HOW TO COMPLETE THIS TASK: Only the lines from the one containing "IC4 pin GP5: n7 -> n1" through the last line of the data are to be written out, exactly and in full.

(Revision tracking records)
____

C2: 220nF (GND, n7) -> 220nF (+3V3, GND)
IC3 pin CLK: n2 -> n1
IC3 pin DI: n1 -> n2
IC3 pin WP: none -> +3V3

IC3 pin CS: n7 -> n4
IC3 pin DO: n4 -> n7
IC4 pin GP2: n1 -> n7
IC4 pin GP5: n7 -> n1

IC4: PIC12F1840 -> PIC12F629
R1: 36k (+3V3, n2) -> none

____

ANSWER SPACE:
IC4 pin GP5: n7 -> n1

IC4: PIC12F1840 -> PIC12F629
R1: 36k (+3V3, n2) -> none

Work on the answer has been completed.